[WHAT IS NEEDED]
The stretch from the line with "door: (191, 183) -> (190, 243), swing flipped" through the line with "plant: (136, 303) -> (106, 167), moved" in the records below: write it out exactly, and nothing else.

[THE DATA]
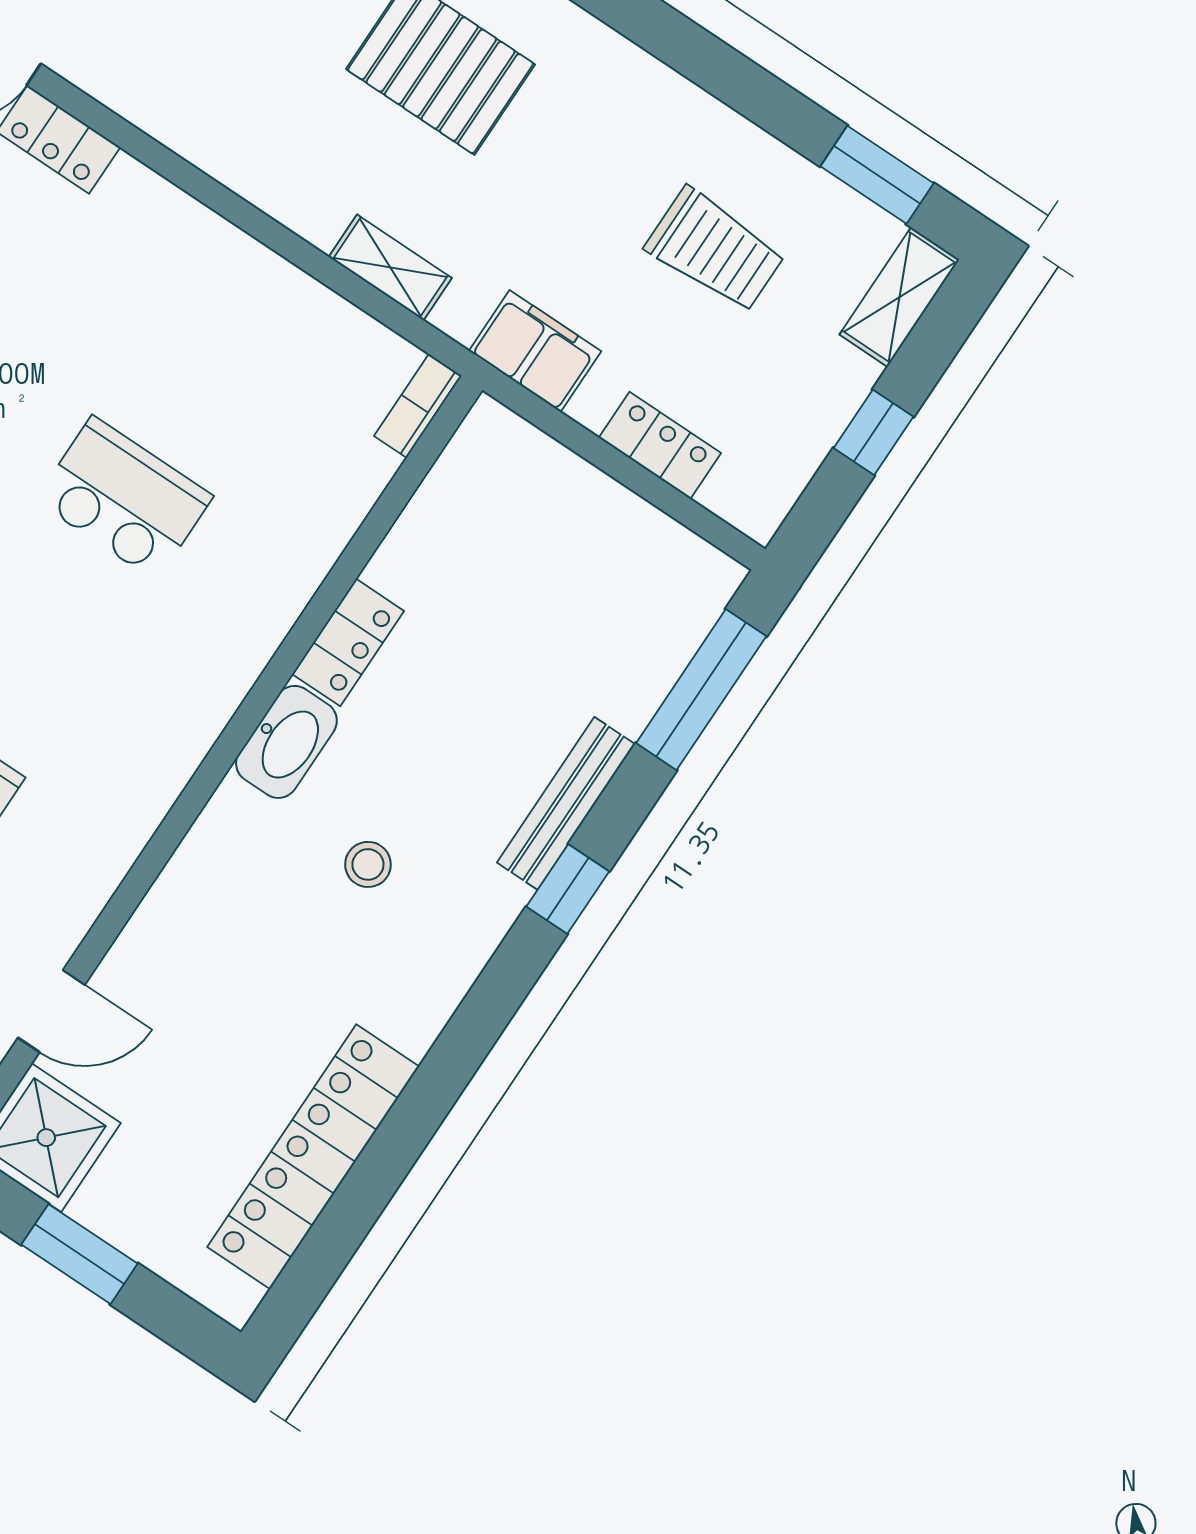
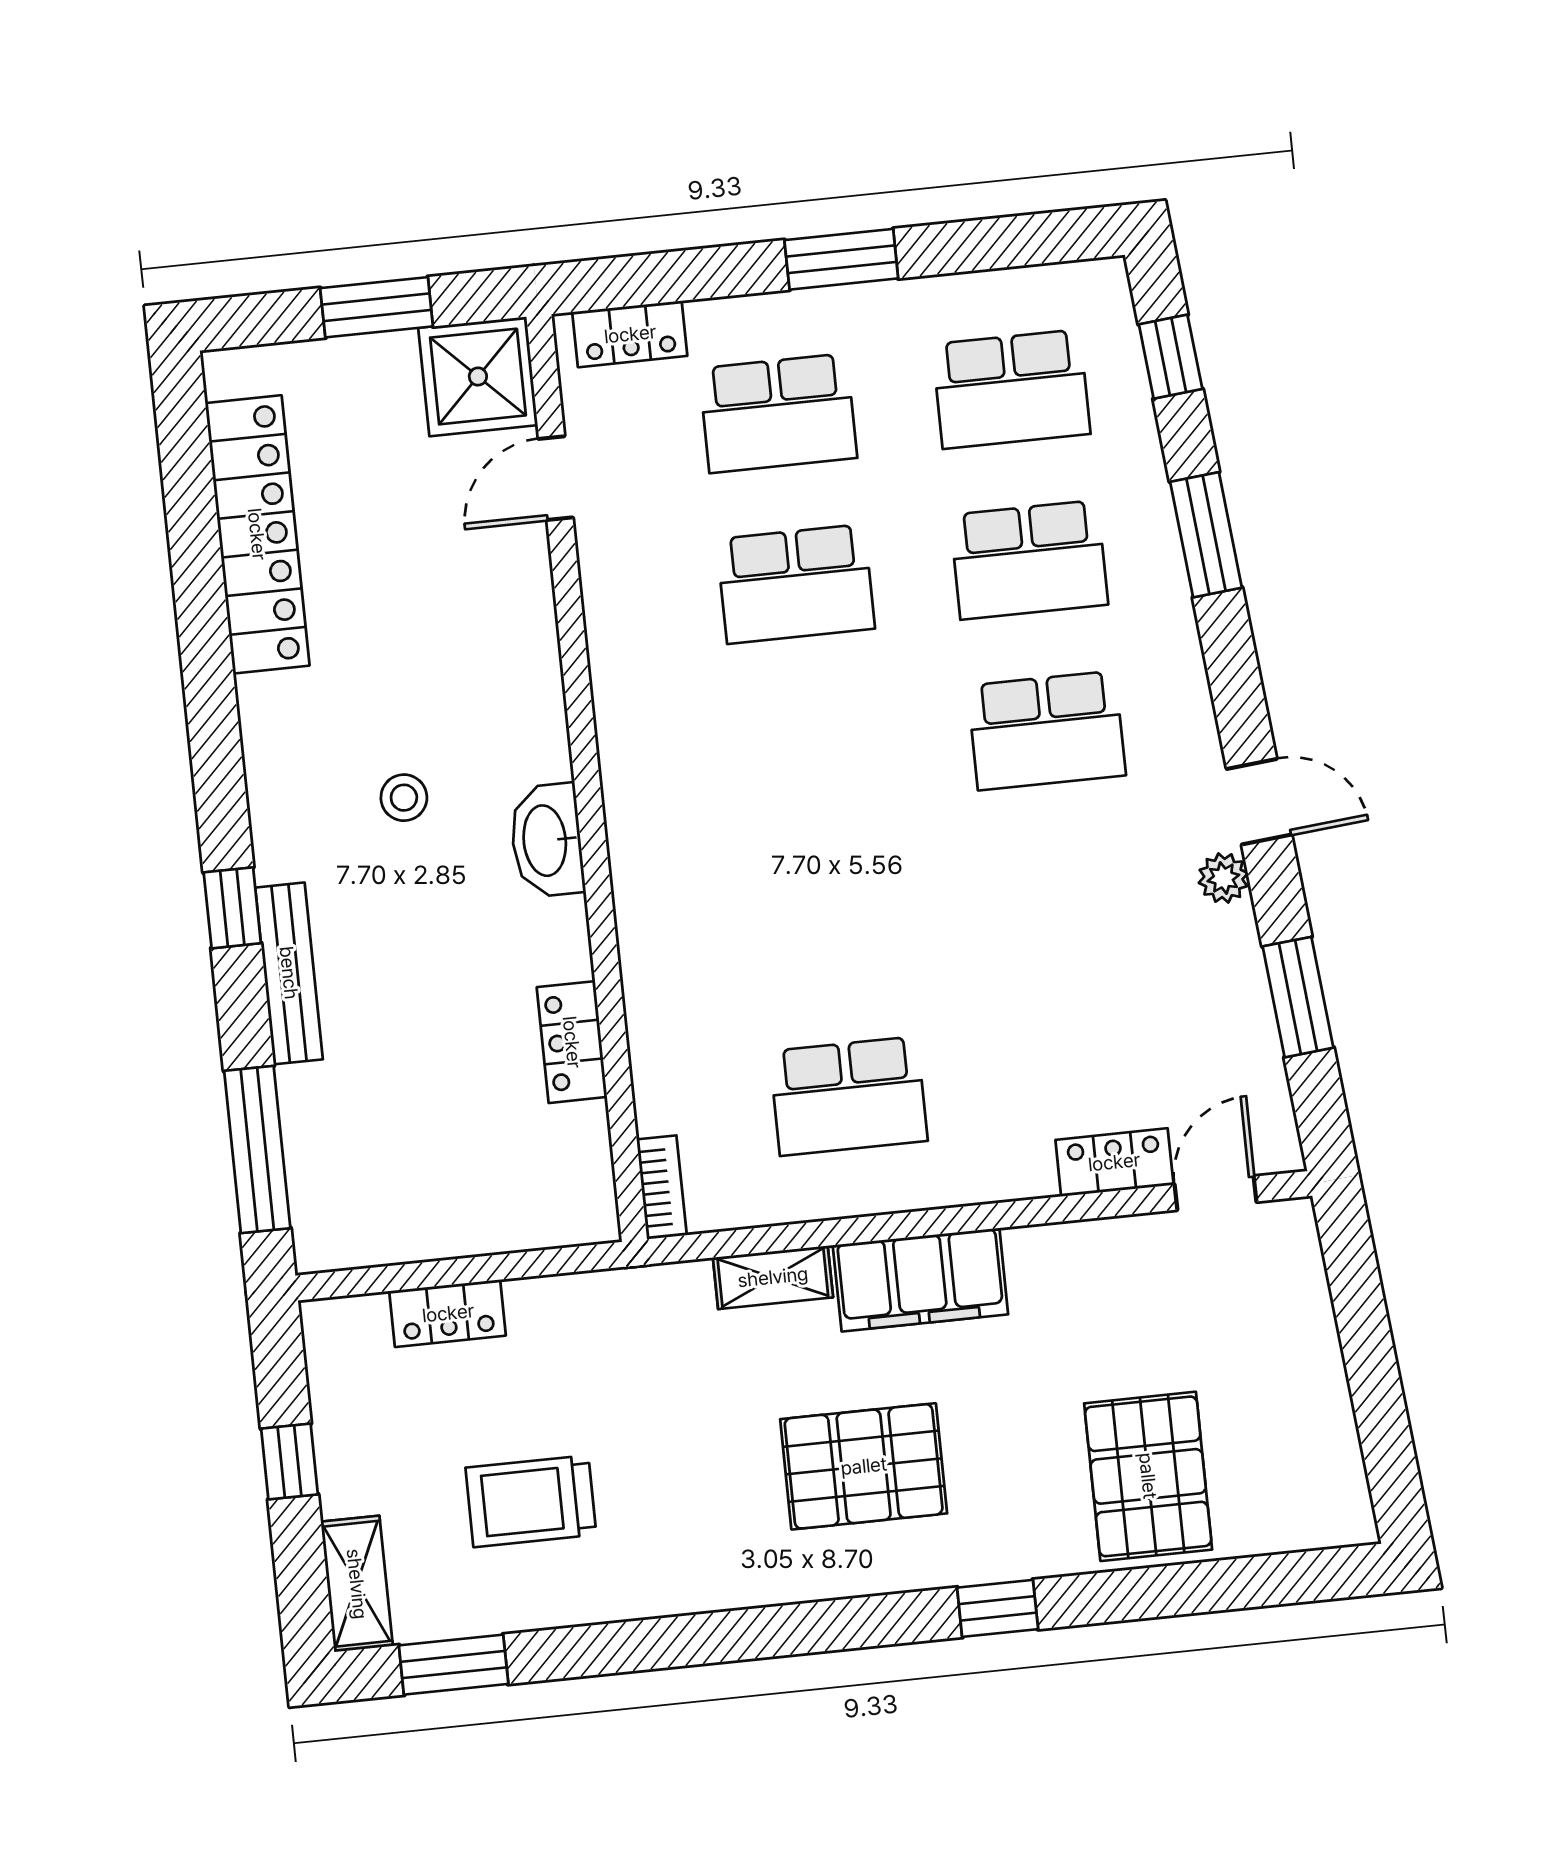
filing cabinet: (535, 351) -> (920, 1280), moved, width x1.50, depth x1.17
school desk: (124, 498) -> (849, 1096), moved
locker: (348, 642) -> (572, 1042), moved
---
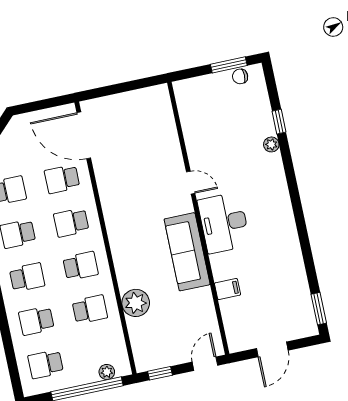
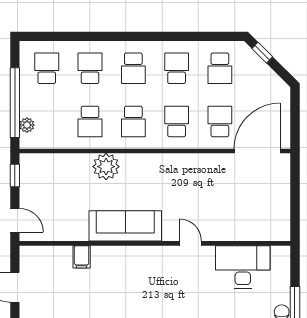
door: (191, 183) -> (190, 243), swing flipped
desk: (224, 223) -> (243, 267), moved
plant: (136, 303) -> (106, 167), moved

[ANSWER BELOW]
door: (191, 183) -> (190, 243), swing flipped
desk: (224, 223) -> (243, 267), moved
plant: (136, 303) -> (106, 167), moved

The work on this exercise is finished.